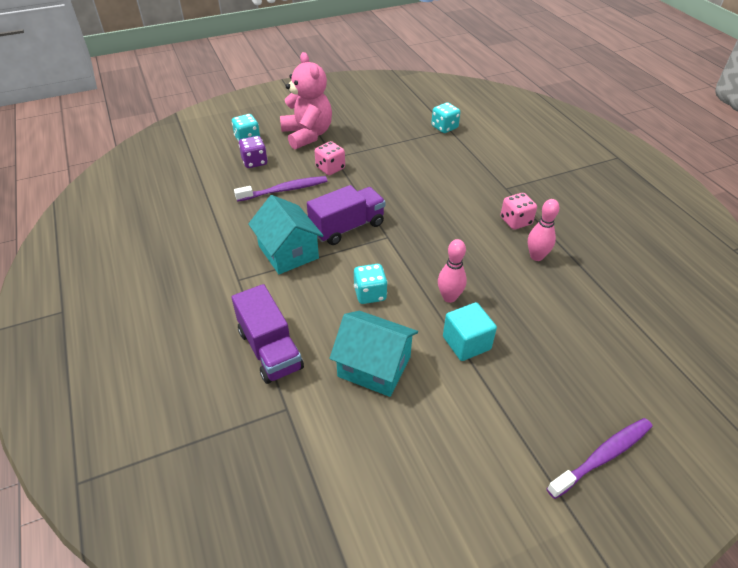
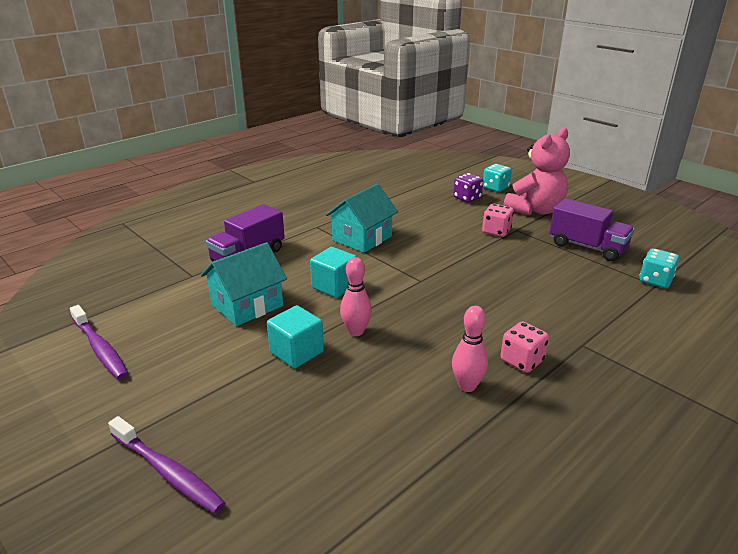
camera: 70 degrees right, 15 degrees down
purple toothbrush [234,176,327,202] -> purple toothbrush moved to [70,305,129,380]
purple truck [307,185,385,245] -> purple truck moved to [549,198,634,261]
turquoise house [330,311,418,397] -> turquoise house turned 45 degrees clockwise [201,242,287,326]
turquoise dice [354,264,388,304] -> turquoise cube [310,247,357,298]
════════════════
▸ **What the task requires**:
Please output every record above exactly. Leave the pictures out.

▸ **Final answer**:
camera: 70 degrees right, 15 degrees down
purple toothbrush [234,176,327,202] -> purple toothbrush moved to [70,305,129,380]
purple truck [307,185,385,245] -> purple truck moved to [549,198,634,261]
turquoise house [330,311,418,397] -> turquoise house turned 45 degrees clockwise [201,242,287,326]
turquoise dice [354,264,388,304] -> turquoise cube [310,247,357,298]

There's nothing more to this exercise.